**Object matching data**
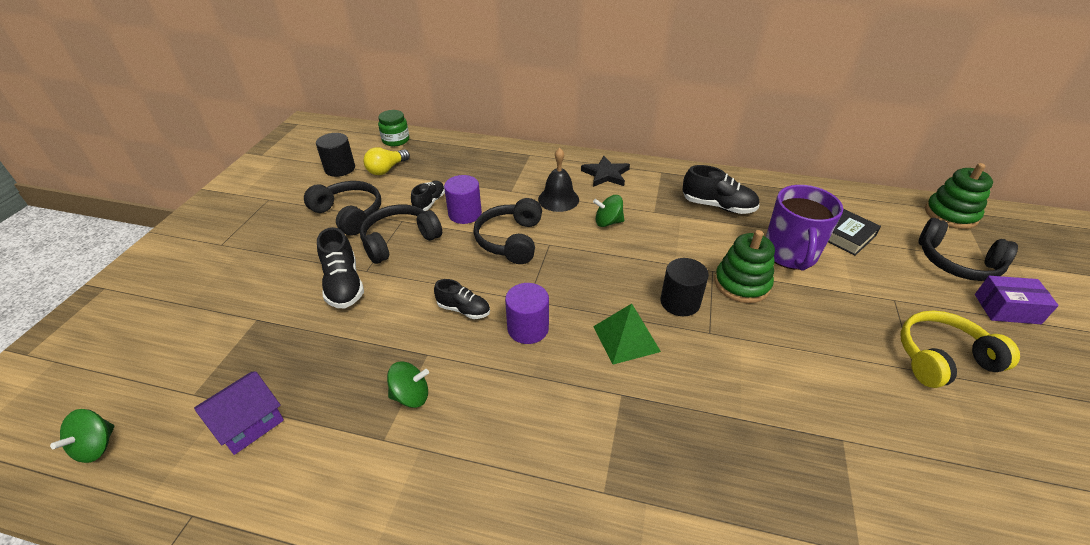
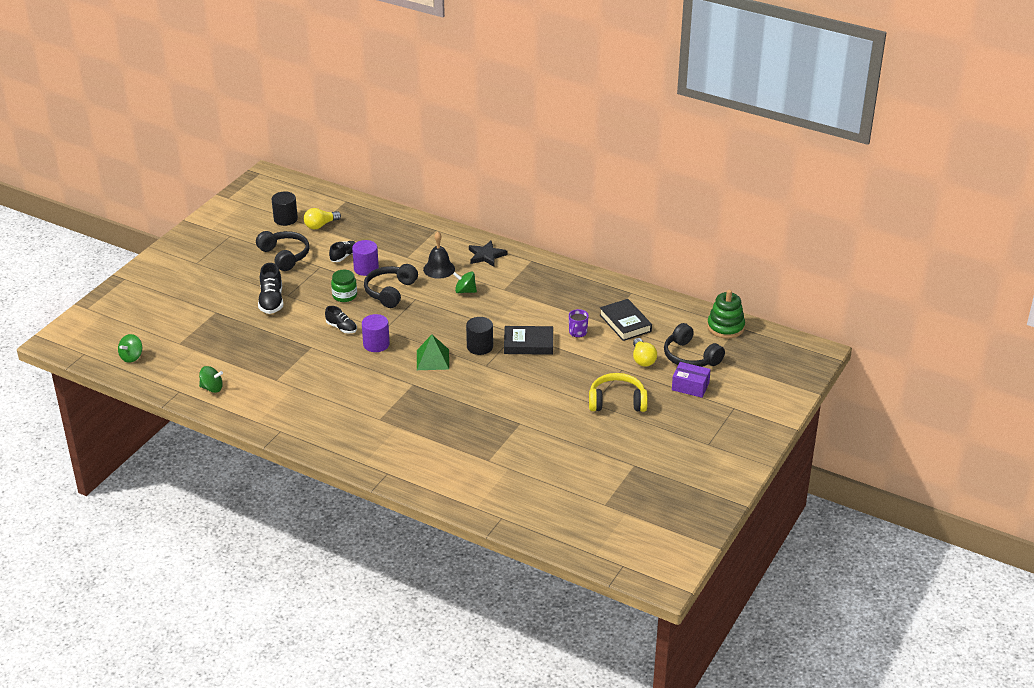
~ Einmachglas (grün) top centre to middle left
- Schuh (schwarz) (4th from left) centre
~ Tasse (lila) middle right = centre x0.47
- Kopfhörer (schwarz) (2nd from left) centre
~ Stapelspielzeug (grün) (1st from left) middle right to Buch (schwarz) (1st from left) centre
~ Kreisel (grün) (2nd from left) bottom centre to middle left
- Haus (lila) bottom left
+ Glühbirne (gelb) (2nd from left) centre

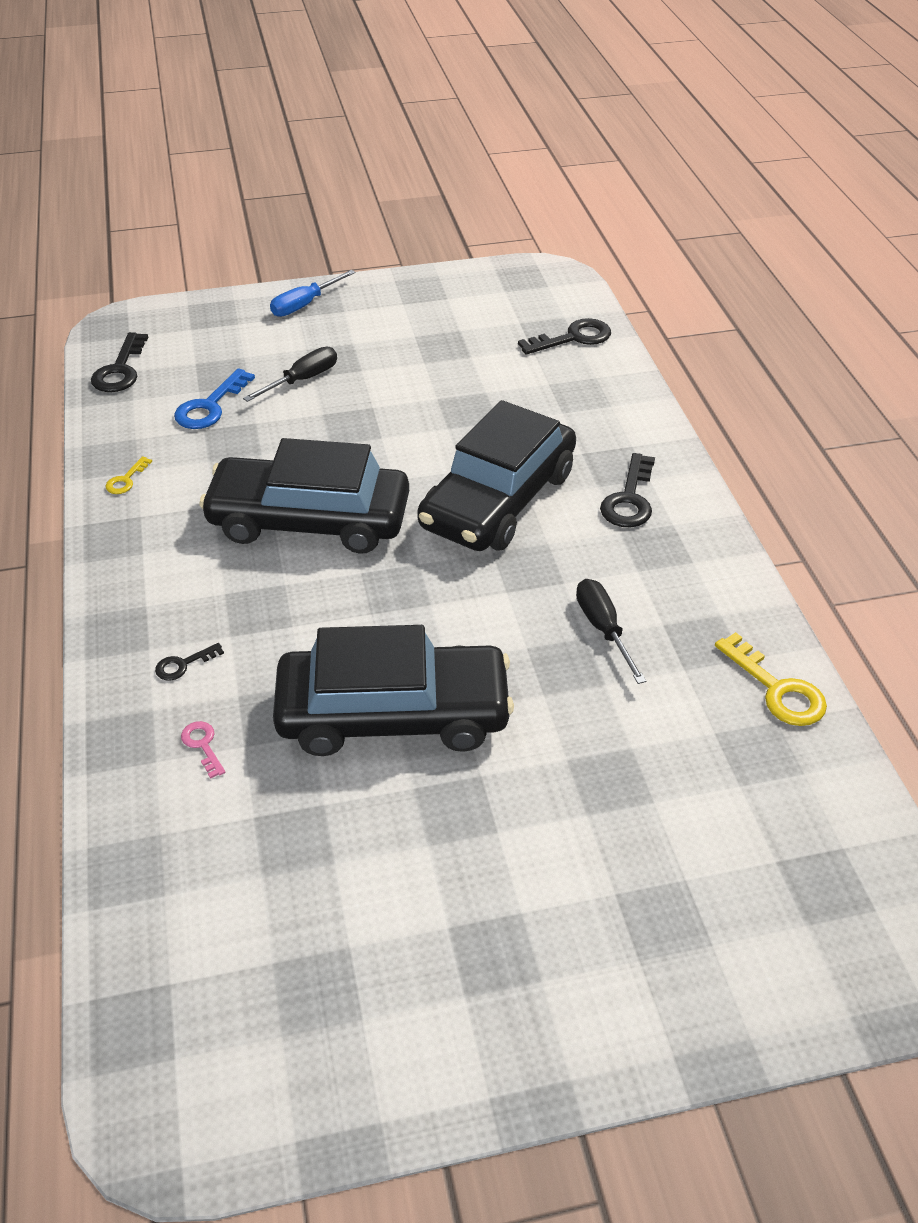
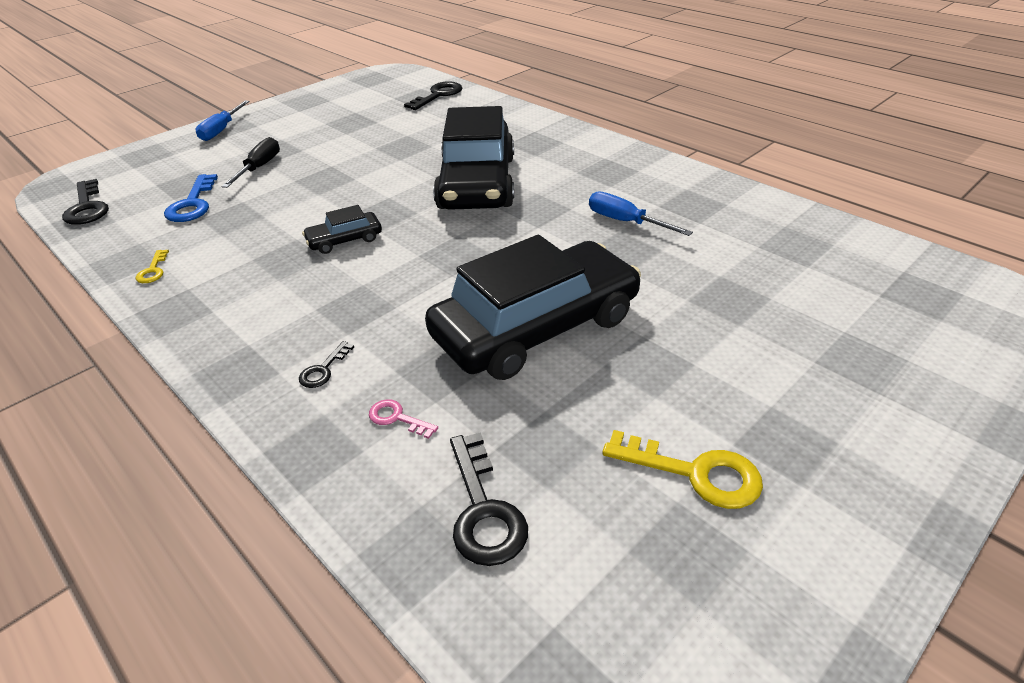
~ Auto (schwarz) (1st from left) middle left = centre x0.42
~ Schlüssel (schwarz) (4th from left) middle right to bottom centre
~ Schraubenzieher (schwarz) (2nd from left) centre to Schraubenzieher (blau) (2nd from left) top centre
~ Schlüssel (gelb) (2nd from left) middle right to bottom centre

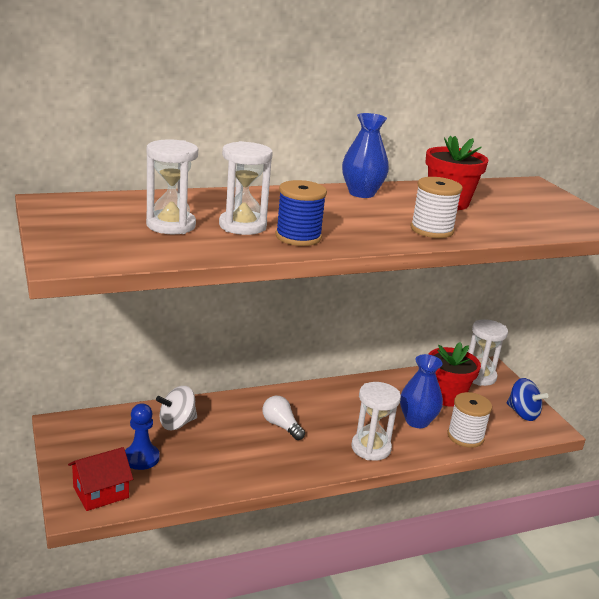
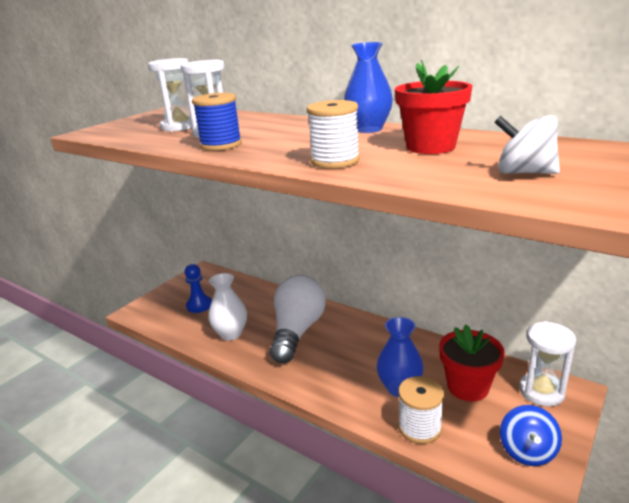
- Sanduhr (weiß) (3rd from left) bottom centre
~ Kreisel (weiß) bottom left to top right
~ Glühbirne (weiß) bottom centre = centre x2.07
- Haus (rot) bottom left
+ Vase (weiß) centre

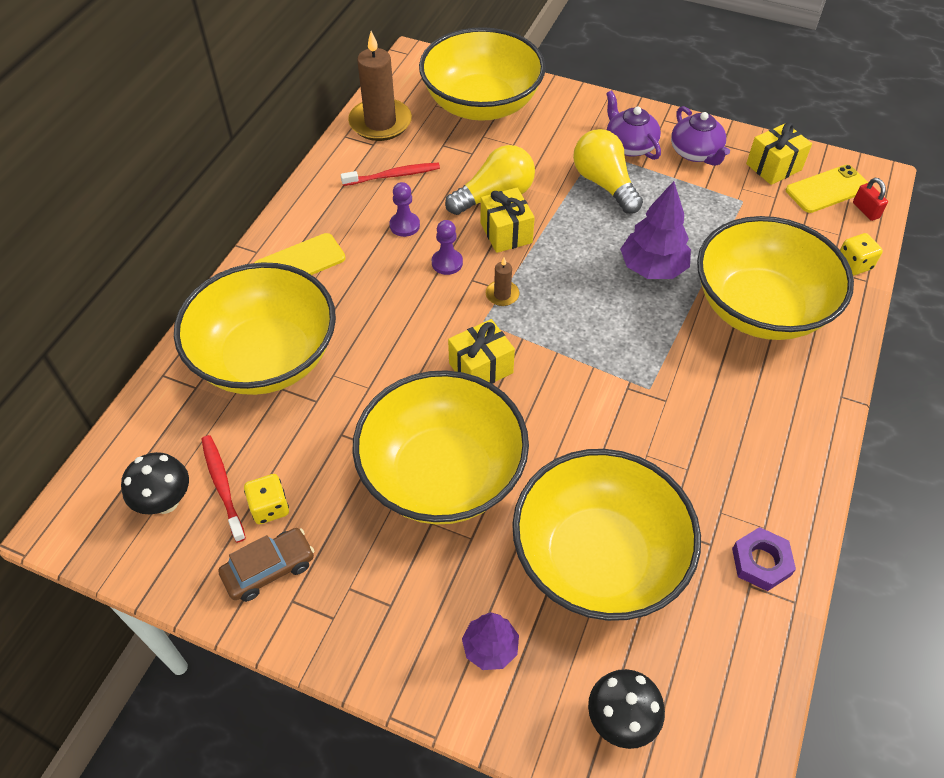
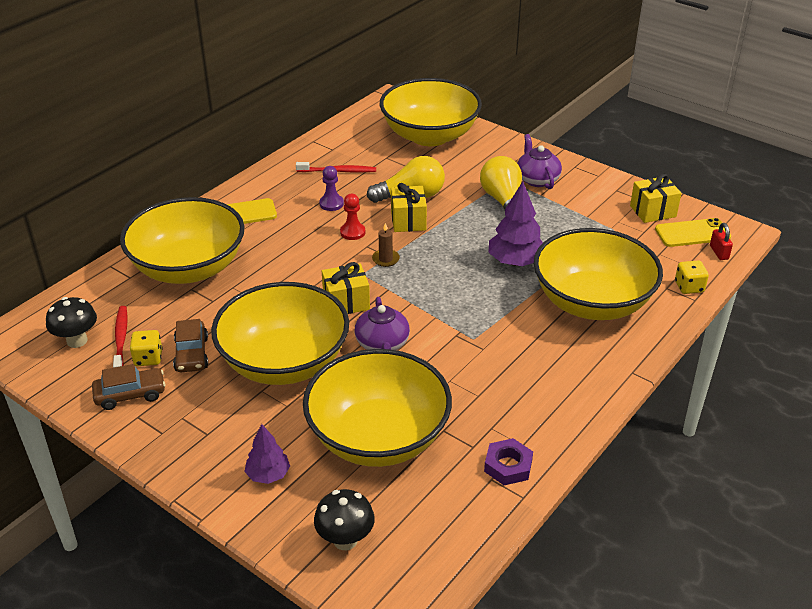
- Kerze (braun) (1st from left) top centre
~ Teekanne (lila) (2nd from left in the first image) top right to Teekanne (lila) (1st from left) centre
~ Bauer (lila) (2nd from left) top centre to Bauer (rot) centre
+ Auto (braun) (2nd from left) middle left

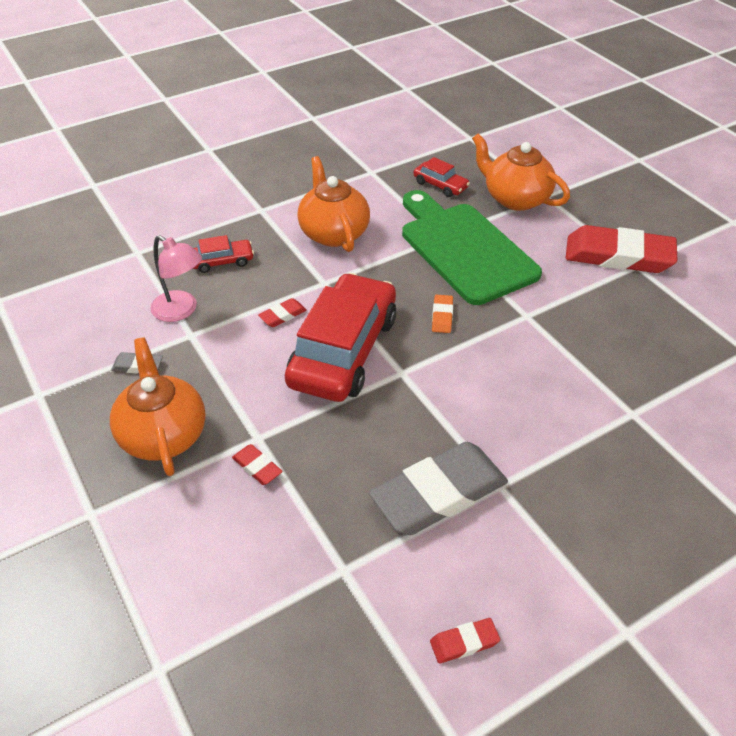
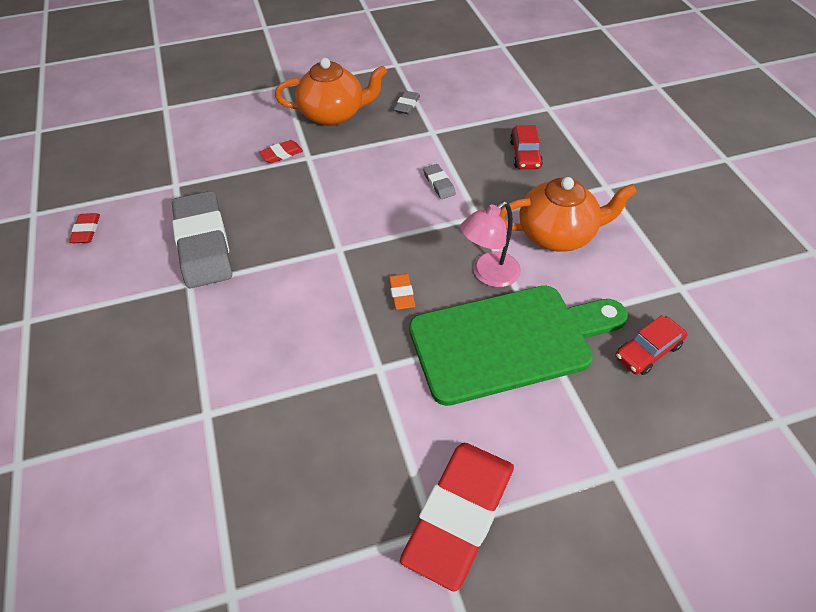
- Teekanne (orange) (3rd from left) top right
~ Lampe (rosa) middle left to centre
- Auto (rot) (2nd from left) centre
~ Radiergummi (orange) centre = centre 60 degrees clockwise
~ Radiergummi (rot) (2nd from left) centre to Radiergummi (grau) (3rd from left) top centre

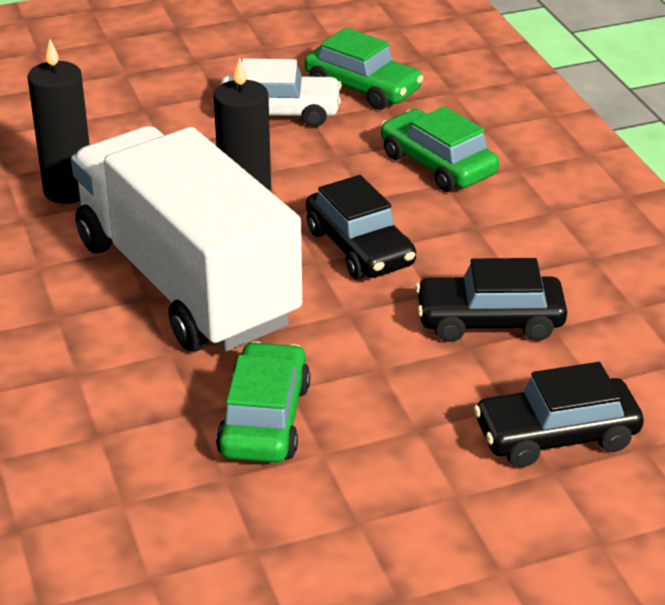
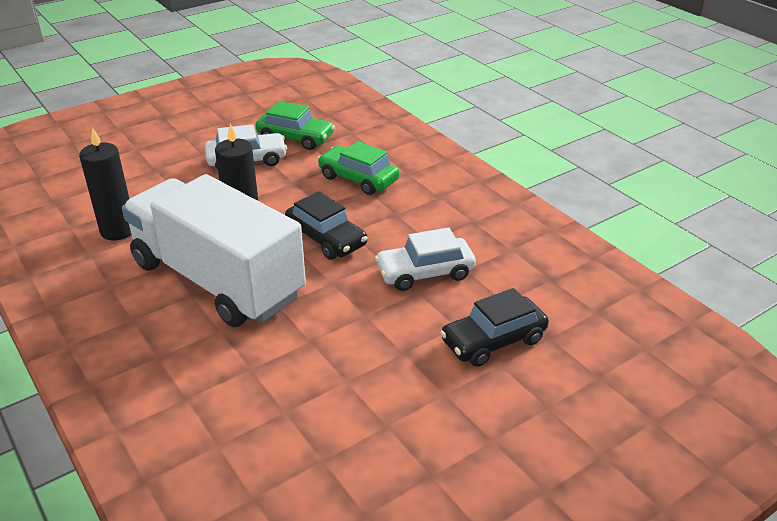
~ Auto (schwarz) (2nd from left) middle right to Auto (weiß) (2nd from left) centre
- Auto (grün) (1st from left) centre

**EXERCISE DIRECTIONS**
For this exercise, repeat exactly the lines of the data above from the one with "(schwarz) (1st from left) centre" down to the one with "- Haus (lila) bottom left", both end lines included.

**EXPECTED ANSWER**
~ Stapelspielzeug (grün) (1st from left) middle right to Buch (schwarz) (1st from left) centre
~ Kreisel (grün) (2nd from left) bottom centre to middle left
- Haus (lila) bottom left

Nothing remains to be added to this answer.